### EXERCISE PROMPT
Please take the records that follow and repeat exactly the lines starting with the line with "RTC pin SCL: D10 -> A3" and going on through the line with "RTC pin SDA: D12 -> A2".

### INPUT RECORDS
○ ○ ○ ○ ○
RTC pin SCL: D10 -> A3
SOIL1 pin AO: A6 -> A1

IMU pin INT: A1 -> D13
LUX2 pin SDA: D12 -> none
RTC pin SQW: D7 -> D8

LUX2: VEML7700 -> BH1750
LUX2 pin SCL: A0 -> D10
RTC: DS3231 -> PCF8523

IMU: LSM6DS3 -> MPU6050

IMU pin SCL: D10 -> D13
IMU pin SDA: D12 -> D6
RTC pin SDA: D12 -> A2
○ ○ ○ ○ ○
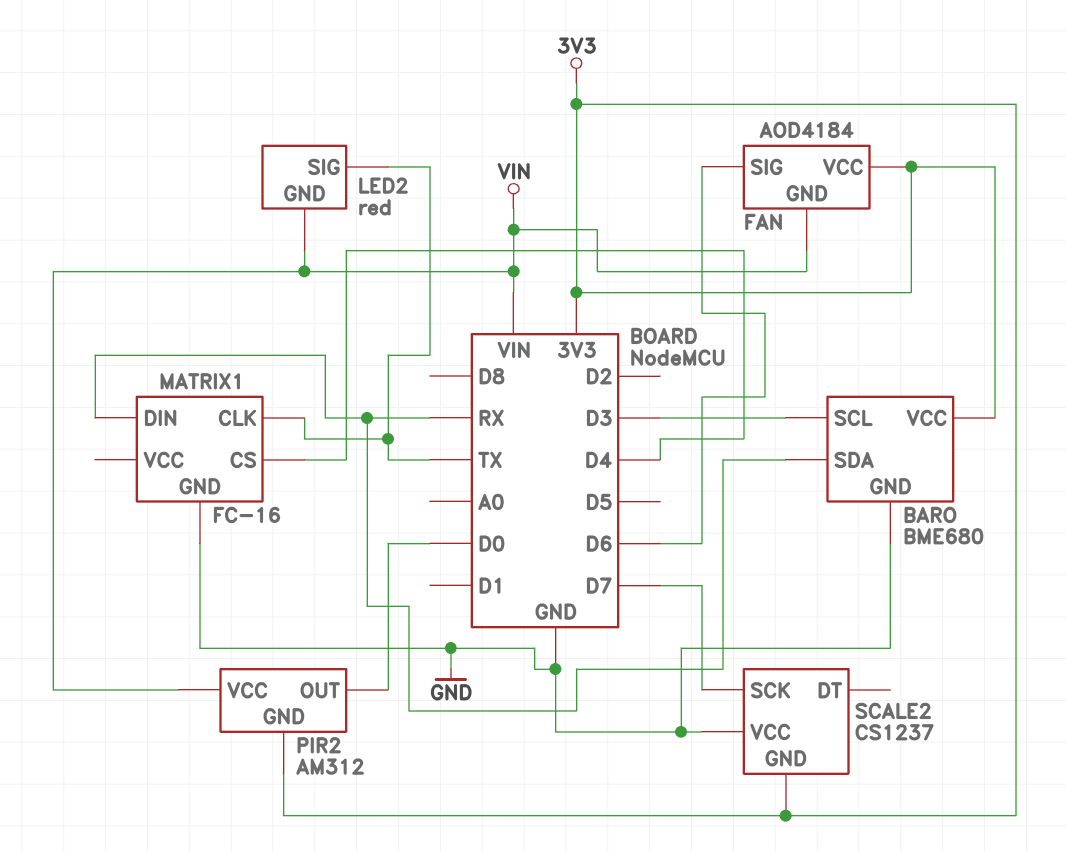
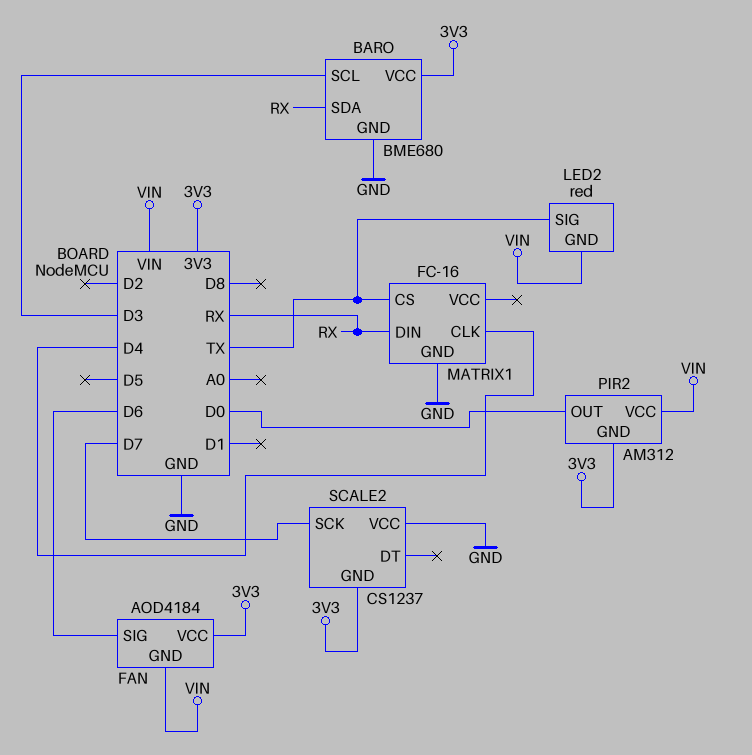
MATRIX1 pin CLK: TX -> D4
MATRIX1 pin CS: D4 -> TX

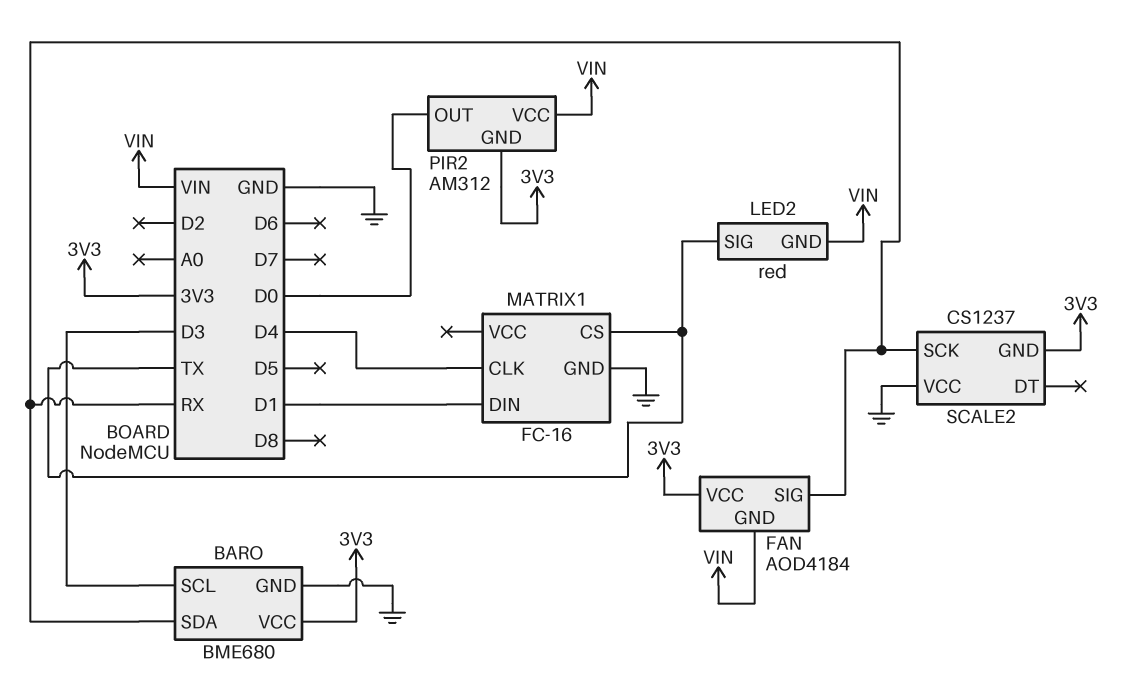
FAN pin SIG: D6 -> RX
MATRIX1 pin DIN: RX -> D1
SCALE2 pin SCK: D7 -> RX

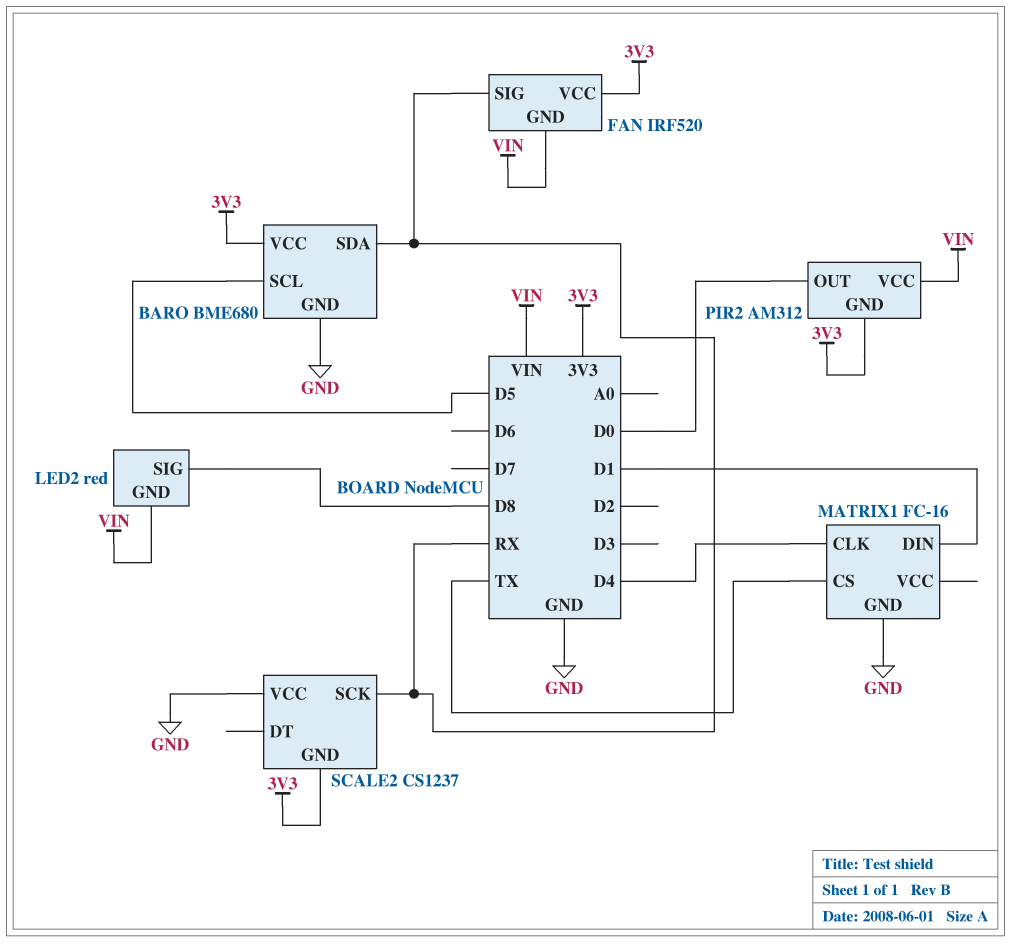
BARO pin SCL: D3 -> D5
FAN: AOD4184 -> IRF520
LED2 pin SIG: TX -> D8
○ ○ ○ ○ ○
### FINISHED EXERCISE
RTC pin SCL: D10 -> A3
SOIL1 pin AO: A6 -> A1

IMU pin INT: A1 -> D13
LUX2 pin SDA: D12 -> none
RTC pin SQW: D7 -> D8

LUX2: VEML7700 -> BH1750
LUX2 pin SCL: A0 -> D10
RTC: DS3231 -> PCF8523

IMU: LSM6DS3 -> MPU6050

IMU pin SCL: D10 -> D13
IMU pin SDA: D12 -> D6
RTC pin SDA: D12 -> A2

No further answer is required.